Your assignment >> Your reply must contain exactly the lines running from the one with "(266, 435) = (735, 619): white" to the last line of the entries below, both included, and no other lines.

···

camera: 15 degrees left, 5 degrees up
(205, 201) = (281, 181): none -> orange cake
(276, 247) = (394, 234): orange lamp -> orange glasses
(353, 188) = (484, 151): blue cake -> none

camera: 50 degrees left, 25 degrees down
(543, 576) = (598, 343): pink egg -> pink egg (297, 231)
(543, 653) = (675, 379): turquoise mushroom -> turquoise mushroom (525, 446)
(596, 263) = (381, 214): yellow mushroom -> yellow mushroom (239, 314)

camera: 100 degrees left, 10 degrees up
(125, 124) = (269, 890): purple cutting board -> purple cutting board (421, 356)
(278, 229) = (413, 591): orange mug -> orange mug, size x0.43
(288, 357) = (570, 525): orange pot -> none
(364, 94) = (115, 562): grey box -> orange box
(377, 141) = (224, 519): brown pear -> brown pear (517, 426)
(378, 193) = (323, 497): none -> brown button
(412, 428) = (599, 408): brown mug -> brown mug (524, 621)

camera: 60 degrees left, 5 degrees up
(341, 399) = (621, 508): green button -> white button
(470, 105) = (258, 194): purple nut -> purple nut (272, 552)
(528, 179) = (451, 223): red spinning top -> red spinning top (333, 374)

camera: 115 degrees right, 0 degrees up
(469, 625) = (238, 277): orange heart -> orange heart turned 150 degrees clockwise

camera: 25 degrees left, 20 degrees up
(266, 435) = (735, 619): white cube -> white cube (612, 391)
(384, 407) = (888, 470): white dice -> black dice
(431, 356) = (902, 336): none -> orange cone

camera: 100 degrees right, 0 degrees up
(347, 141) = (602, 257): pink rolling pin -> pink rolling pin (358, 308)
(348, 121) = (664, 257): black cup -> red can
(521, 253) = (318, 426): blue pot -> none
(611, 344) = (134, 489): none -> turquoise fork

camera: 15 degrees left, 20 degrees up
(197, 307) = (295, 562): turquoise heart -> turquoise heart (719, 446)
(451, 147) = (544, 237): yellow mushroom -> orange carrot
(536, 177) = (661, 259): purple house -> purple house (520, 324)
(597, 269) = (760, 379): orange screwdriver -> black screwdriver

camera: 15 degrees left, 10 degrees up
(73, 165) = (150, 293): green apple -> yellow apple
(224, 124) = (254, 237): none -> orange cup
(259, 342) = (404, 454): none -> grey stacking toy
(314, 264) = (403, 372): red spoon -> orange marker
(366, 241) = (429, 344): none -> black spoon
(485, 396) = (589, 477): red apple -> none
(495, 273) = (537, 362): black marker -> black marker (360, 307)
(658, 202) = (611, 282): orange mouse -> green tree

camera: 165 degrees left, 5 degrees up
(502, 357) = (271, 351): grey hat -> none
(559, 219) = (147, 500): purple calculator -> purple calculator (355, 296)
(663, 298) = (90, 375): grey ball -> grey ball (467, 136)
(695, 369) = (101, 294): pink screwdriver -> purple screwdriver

···

Task output >>
(266, 435) = (735, 619): white cube -> white cube (612, 391)
(384, 407) = (888, 470): white dice -> black dice
(431, 356) = (902, 336): none -> orange cone

camera: 100 degrees right, 0 degrees up
(347, 141) = (602, 257): pink rolling pin -> pink rolling pin (358, 308)
(348, 121) = (664, 257): black cup -> red can
(521, 253) = (318, 426): blue pot -> none
(611, 344) = (134, 489): none -> turquoise fork

camera: 15 degrees left, 20 degrees up
(197, 307) = (295, 562): turquoise heart -> turquoise heart (719, 446)
(451, 147) = (544, 237): yellow mushroom -> orange carrot
(536, 177) = (661, 259): purple house -> purple house (520, 324)
(597, 269) = (760, 379): orange screwdriver -> black screwdriver

camera: 15 degrees left, 10 degrees up
(73, 165) = (150, 293): green apple -> yellow apple
(224, 124) = (254, 237): none -> orange cup
(259, 342) = (404, 454): none -> grey stacking toy
(314, 264) = (403, 372): red spoon -> orange marker
(366, 241) = (429, 344): none -> black spoon
(485, 396) = (589, 477): red apple -> none
(495, 273) = (537, 362): black marker -> black marker (360, 307)
(658, 202) = (611, 282): orange mouse -> green tree

camera: 165 degrees left, 5 degrees up
(502, 357) = (271, 351): grey hat -> none
(559, 219) = (147, 500): purple calculator -> purple calculator (355, 296)
(663, 298) = (90, 375): grey ball -> grey ball (467, 136)
(695, 369) = (101, 294): pink screwdriver -> purple screwdriver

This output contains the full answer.